RECORDS TO PROCESS —
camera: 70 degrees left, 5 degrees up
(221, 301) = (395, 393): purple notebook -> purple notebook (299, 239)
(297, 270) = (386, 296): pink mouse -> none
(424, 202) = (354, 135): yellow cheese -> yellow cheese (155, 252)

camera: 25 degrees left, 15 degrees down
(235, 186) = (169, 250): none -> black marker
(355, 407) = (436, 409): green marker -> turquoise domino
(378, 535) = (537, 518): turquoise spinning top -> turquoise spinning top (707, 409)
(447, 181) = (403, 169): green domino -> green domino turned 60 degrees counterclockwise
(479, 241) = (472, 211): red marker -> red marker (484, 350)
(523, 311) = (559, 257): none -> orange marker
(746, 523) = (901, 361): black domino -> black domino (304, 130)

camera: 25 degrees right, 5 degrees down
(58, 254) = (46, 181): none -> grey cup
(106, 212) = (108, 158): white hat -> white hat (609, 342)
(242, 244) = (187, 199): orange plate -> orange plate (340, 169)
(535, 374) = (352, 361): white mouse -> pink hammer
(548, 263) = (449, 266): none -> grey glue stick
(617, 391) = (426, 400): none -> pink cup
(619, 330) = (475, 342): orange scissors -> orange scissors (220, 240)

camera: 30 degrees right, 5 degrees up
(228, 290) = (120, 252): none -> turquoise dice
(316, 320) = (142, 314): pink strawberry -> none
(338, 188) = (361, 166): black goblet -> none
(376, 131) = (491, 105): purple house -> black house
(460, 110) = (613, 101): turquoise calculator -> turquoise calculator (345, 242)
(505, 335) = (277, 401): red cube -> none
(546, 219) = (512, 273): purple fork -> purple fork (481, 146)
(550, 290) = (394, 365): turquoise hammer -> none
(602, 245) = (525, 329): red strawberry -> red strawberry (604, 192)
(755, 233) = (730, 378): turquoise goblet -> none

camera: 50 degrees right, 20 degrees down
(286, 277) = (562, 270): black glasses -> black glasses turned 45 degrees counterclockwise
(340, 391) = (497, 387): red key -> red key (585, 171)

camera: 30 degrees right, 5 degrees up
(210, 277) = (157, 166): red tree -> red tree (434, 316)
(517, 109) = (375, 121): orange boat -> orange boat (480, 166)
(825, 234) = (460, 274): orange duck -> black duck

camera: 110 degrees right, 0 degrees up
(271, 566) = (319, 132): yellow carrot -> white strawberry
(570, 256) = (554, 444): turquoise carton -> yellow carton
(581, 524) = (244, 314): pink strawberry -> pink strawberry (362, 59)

WHAT IS BEING ASKED — Within the listing above, give again exactly every line from the line with "(297, 270) = (386, 296): pink mouse -> none" through the line with "(523, 311) = (559, 257): none", both included, and no other line.

OUTPUT BELOW —
(297, 270) = (386, 296): pink mouse -> none
(424, 202) = (354, 135): yellow cheese -> yellow cheese (155, 252)

camera: 25 degrees left, 15 degrees down
(235, 186) = (169, 250): none -> black marker
(355, 407) = (436, 409): green marker -> turquoise domino
(378, 535) = (537, 518): turquoise spinning top -> turquoise spinning top (707, 409)
(447, 181) = (403, 169): green domino -> green domino turned 60 degrees counterclockwise
(479, 241) = (472, 211): red marker -> red marker (484, 350)
(523, 311) = (559, 257): none -> orange marker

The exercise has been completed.